## RECORDS FOR PROCESSING

%%

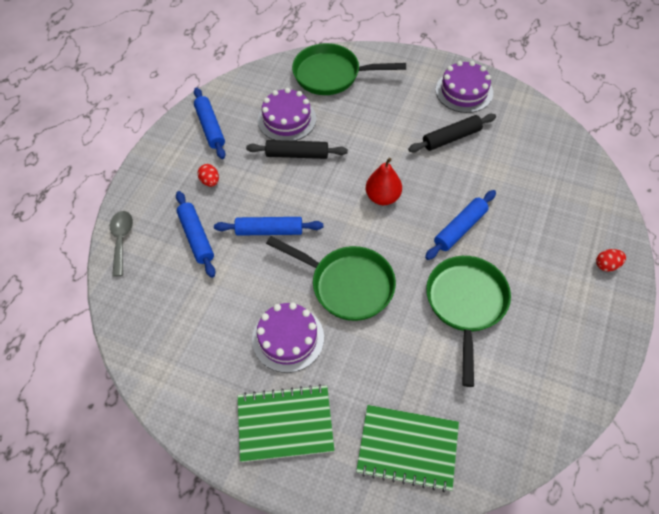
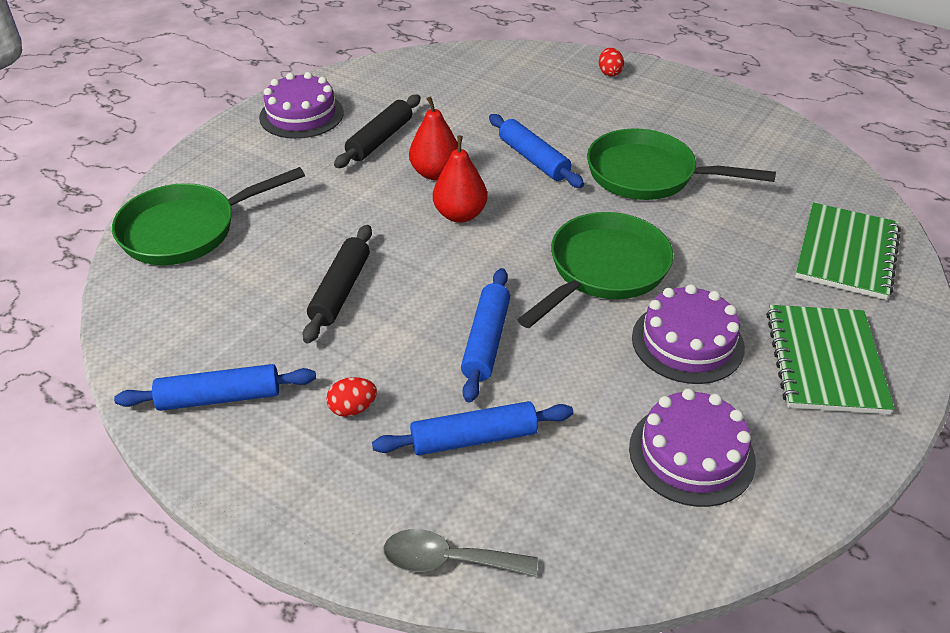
camera: 80 degrees left, 15 degrees down
(287, 119) = (256, 293): purple cake -> purple cake (691, 454)
(332, 75) = (187, 230): green pan -> green pan turned 45 degrees clockwise
(423, 175) = (435, 173): none -> red pear
(451, 138) = (380, 139): black rolling pin -> black rolling pin turned 45 degrees clockwise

%%

## ABOUT THIS TASK
In the copy, every entry appears exactly as written above and no picture appears.

## RESPONSE
camera: 80 degrees left, 15 degrees down
(287, 119) = (256, 293): purple cake -> purple cake (691, 454)
(332, 75) = (187, 230): green pan -> green pan turned 45 degrees clockwise
(423, 175) = (435, 173): none -> red pear
(451, 138) = (380, 139): black rolling pin -> black rolling pin turned 45 degrees clockwise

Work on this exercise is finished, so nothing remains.